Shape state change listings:

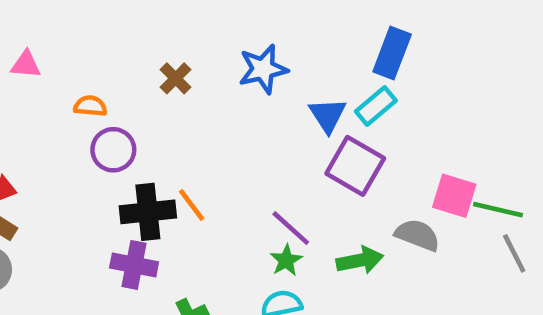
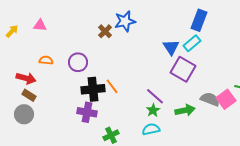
blue star: (263, 69) -> (125, 21), moved
orange semicircle: (90, 106) -> (46, 60), moved
pink square: (454, 196) -> (226, 99), moved, turned 36

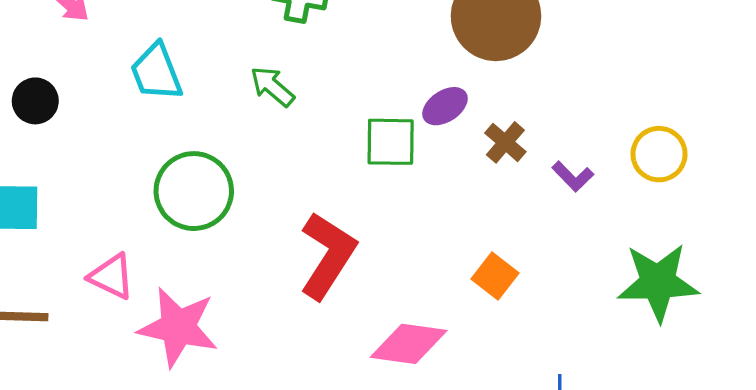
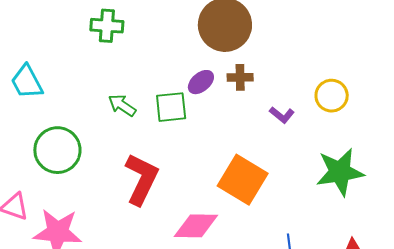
green arrow: (272, 86) -> (122, 105), moved
brown cross: (505, 142) -> (240, 77), moved, turned -35
orange square: (495, 276) -> (243, 180), size x1.8

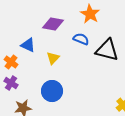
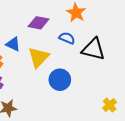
yellow triangle: (53, 58) -> (39, 57), size x1.6
blue circle: (52, 91) -> (60, 80), moved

#### TRY IT
Return exactly the lines from the one with "orange semicircle: (90, 106)" through the last line of the entries above, both ends included. No pictures may appear in the copy.

#### RESPONSE TO THE EXERCISE
orange semicircle: (90, 106) -> (46, 60), moved
pink square: (454, 196) -> (226, 99), moved, turned 36

green arrow: (272, 86) -> (122, 105), moved
brown cross: (505, 142) -> (240, 77), moved, turned -35
orange square: (495, 276) -> (243, 180), size x1.8

yellow triangle: (53, 58) -> (39, 57), size x1.6
blue circle: (52, 91) -> (60, 80), moved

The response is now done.